Aim of the task: Transcribe exactly the lines that fall between the one holding "TR11: NMOS (G" and the one holding "R20: 1.8k (VC, VSS) -> 1.8k (VC, VCTRL)", inclusive, from the entries below.

Data under study:
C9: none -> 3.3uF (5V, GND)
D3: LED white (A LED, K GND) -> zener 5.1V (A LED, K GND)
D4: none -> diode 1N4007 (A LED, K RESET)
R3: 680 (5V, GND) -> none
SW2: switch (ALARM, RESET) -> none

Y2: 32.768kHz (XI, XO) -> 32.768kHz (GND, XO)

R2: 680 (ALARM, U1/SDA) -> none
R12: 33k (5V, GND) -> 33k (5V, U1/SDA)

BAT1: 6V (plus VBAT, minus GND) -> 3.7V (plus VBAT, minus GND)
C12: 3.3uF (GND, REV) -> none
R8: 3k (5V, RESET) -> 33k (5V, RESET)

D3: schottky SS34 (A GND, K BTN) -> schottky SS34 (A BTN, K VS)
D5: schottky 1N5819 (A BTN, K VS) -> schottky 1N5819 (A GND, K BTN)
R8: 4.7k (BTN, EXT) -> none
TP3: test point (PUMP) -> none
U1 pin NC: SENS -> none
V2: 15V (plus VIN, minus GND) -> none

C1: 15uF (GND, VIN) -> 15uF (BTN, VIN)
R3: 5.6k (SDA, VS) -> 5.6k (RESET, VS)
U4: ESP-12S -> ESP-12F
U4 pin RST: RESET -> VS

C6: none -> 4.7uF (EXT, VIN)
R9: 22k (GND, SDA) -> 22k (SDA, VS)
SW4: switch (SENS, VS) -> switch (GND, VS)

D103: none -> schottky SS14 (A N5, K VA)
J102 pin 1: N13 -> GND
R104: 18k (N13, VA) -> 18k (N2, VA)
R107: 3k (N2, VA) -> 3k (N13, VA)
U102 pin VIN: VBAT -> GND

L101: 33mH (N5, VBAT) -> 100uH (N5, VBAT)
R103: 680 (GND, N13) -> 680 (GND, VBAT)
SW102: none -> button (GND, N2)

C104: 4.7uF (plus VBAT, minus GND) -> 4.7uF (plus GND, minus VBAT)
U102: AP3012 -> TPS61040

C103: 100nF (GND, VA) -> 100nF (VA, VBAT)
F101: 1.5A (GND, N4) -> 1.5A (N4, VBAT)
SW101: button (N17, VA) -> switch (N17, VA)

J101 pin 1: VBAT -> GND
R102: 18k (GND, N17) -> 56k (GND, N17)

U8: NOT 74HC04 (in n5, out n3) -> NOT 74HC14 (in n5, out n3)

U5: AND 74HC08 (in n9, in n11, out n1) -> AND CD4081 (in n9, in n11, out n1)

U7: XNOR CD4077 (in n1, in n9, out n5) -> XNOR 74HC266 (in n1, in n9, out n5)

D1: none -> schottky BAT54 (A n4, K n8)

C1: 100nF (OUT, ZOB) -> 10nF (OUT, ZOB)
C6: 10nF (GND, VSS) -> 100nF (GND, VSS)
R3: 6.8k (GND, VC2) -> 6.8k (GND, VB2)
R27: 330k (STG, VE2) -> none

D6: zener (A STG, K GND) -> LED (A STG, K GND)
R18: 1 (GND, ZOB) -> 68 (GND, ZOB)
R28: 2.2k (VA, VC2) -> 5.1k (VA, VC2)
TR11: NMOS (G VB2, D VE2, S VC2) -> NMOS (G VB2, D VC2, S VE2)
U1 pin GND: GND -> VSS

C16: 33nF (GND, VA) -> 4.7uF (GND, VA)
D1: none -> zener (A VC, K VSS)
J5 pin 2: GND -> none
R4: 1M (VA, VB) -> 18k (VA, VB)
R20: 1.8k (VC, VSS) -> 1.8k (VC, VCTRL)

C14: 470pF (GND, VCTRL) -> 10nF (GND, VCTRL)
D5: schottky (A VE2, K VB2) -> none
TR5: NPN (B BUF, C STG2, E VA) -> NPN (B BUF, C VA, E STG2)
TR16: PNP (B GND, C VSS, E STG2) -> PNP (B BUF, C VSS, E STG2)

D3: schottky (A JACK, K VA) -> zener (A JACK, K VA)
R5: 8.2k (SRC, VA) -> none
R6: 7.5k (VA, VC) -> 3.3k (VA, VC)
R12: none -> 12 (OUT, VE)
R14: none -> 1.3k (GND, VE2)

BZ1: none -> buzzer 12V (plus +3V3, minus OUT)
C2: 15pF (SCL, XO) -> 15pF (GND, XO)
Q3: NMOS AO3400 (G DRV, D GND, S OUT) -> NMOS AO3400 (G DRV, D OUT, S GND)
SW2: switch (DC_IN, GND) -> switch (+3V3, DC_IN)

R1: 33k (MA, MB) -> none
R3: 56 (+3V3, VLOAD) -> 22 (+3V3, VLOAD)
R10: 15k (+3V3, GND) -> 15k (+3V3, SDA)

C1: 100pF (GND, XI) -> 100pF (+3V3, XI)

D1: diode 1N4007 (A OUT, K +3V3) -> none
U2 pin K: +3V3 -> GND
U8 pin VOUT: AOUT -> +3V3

Answer to this task:
TR11: NMOS (G VB2, D VE2, S VC2) -> NMOS (G VB2, D VC2, S VE2)
U1 pin GND: GND -> VSS

C16: 33nF (GND, VA) -> 4.7uF (GND, VA)
D1: none -> zener (A VC, K VSS)
J5 pin 2: GND -> none
R4: 1M (VA, VB) -> 18k (VA, VB)
R20: 1.8k (VC, VSS) -> 1.8k (VC, VCTRL)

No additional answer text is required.